## Recorded information
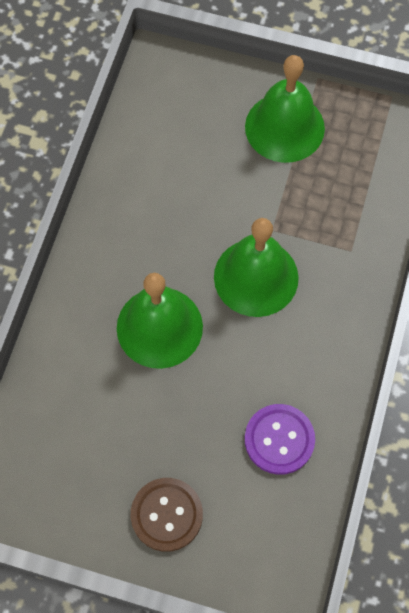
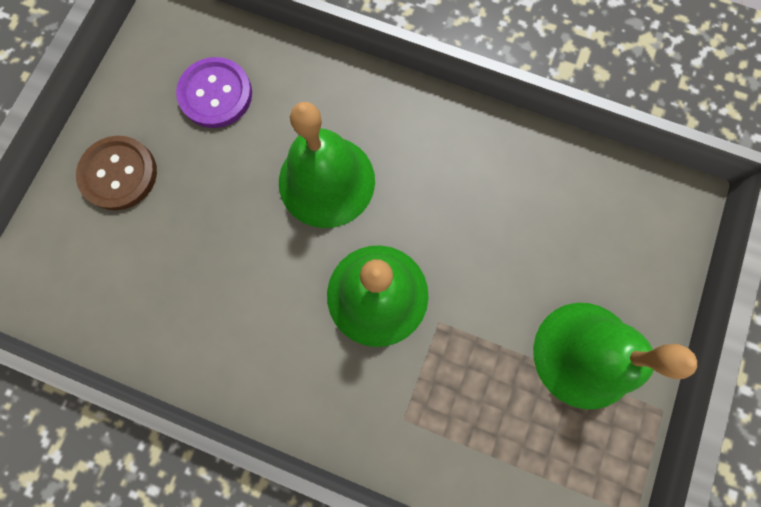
camera: 95 degrees right, 10 degrees up
(279, 439) = (177, 300): purple button -> purple button (216, 94)

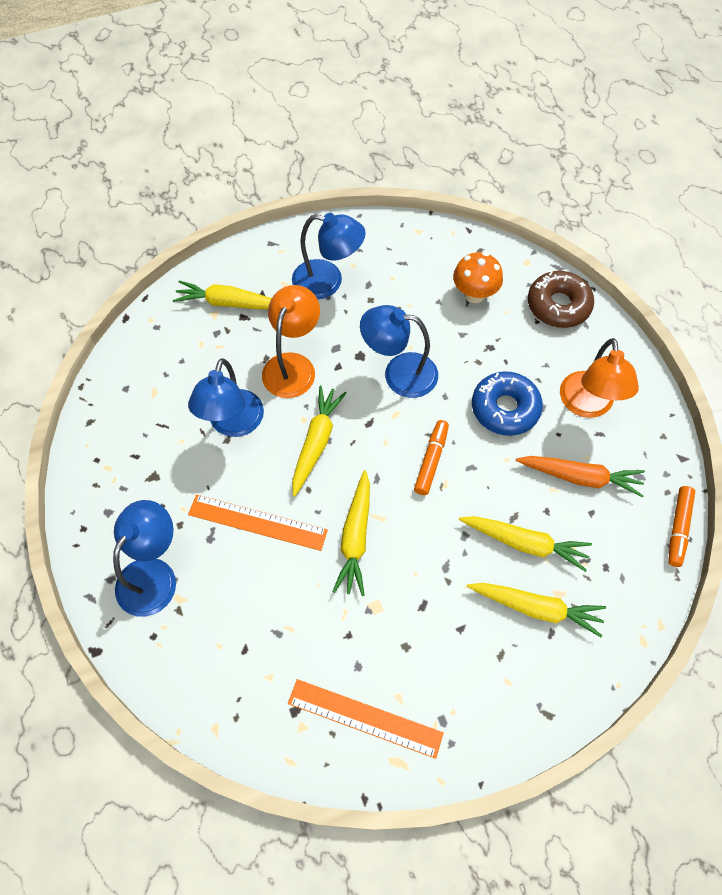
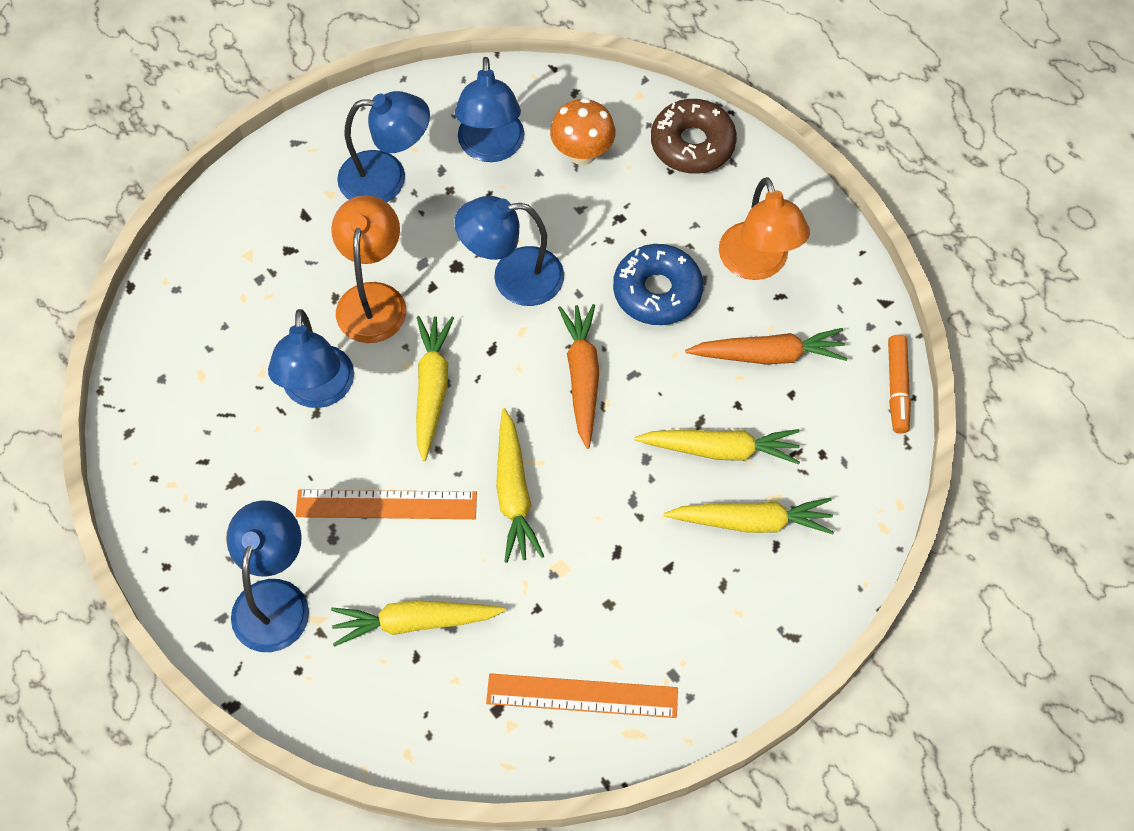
camera: 15 degrees left, 0 degrees up
(229, 303) = (264, 236): yellow carrot -> yellow carrot (415, 622)
(408, 276) = (491, 148): none -> blue lamp
(431, 460) = (582, 377): orange marker -> orange carrot

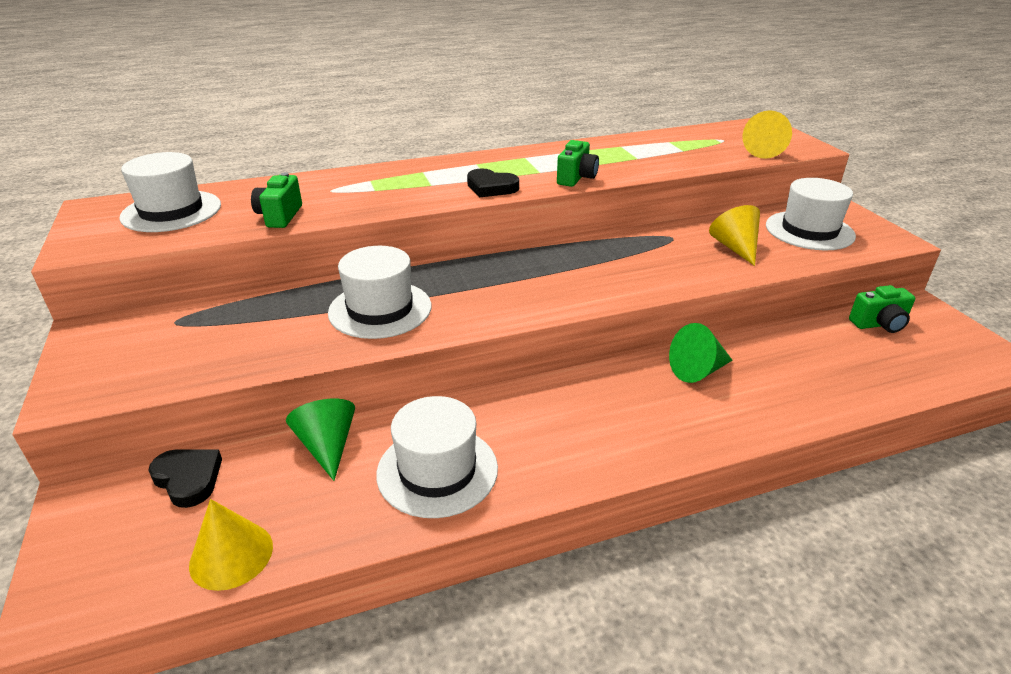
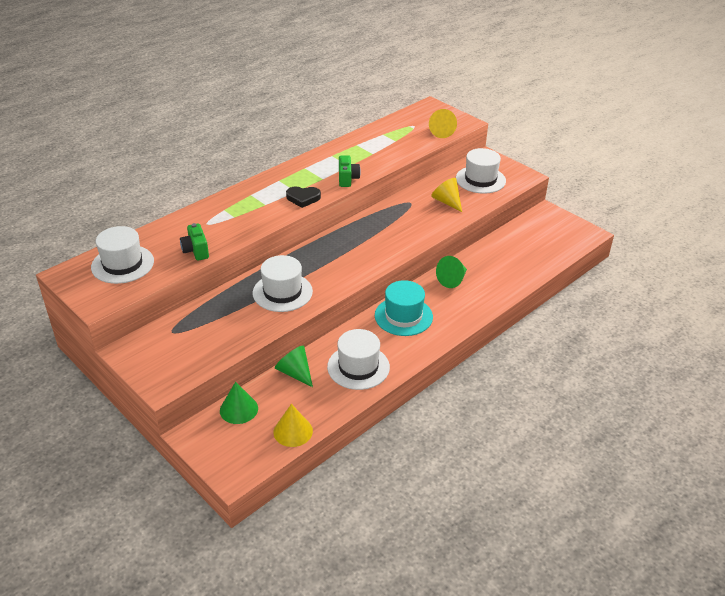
camera: 25 degrees left, 5 degrees up
(188, 479) = (239, 409): black heart -> green cone
(575, 406) = (403, 316): none -> turquoise hat
(879, 324) = (529, 228): green camera -> none

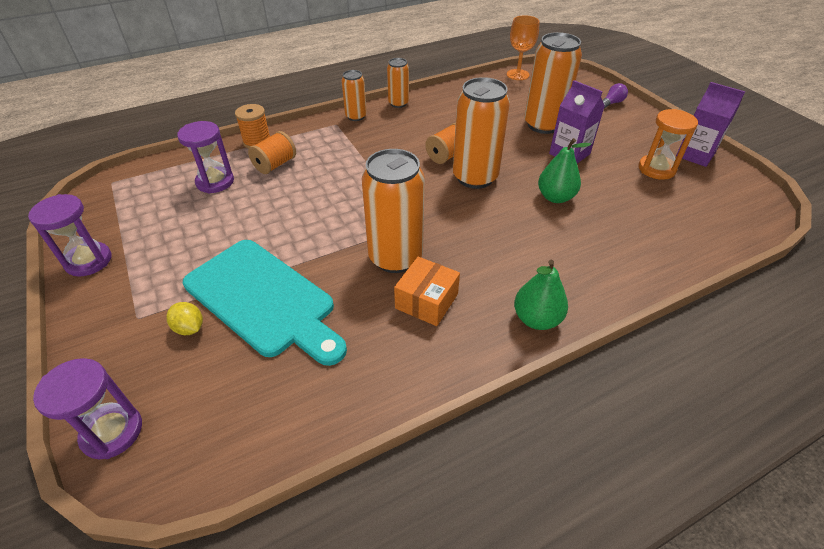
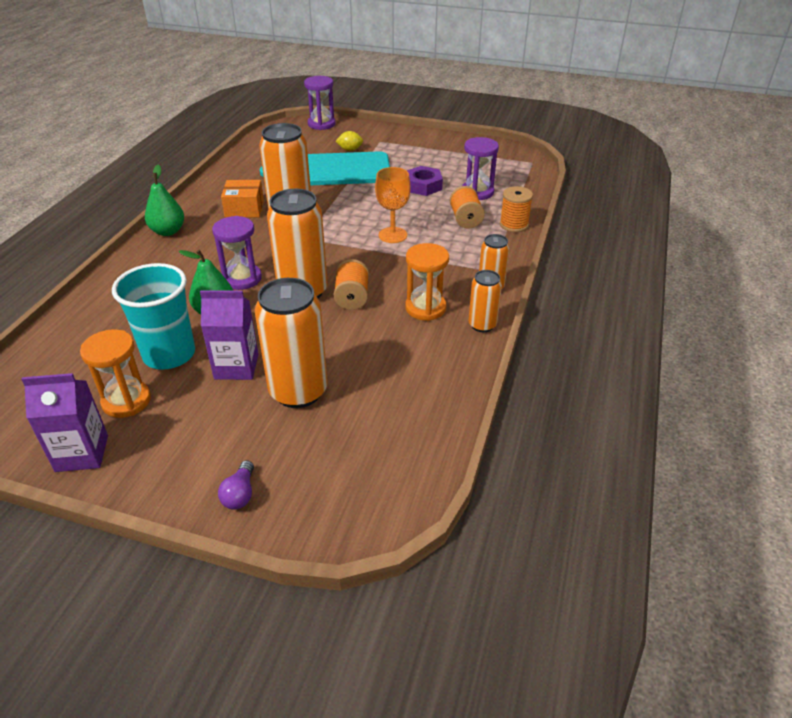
camera: 135 degrees right, 5 degrees down
(88, 261) = (450, 141): purple hourglass -> purple hourglass (242, 279)
(235, 217) = (423, 186): none -> purple nut
(413, 126) = (425, 308): none -> orange hourglass
(426, 301) = (244, 209): orange box -> orange box turned 75 degrees counterclockwise
(517, 75) = (423, 471): orange goblet -> orange goblet (392, 235)
(611, 183) = (169, 354): none -> turquoise cup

## What the task requires
The expected output is every line of the records in which the string "orange" appears.

## The completed task
(431, 460) = (582, 377): orange marker -> orange carrot
(413, 126) = (425, 308): none -> orange hourglass
(426, 301) = (244, 209): orange box -> orange box turned 75 degrees counterclockwise
(517, 75) = (423, 471): orange goblet -> orange goblet (392, 235)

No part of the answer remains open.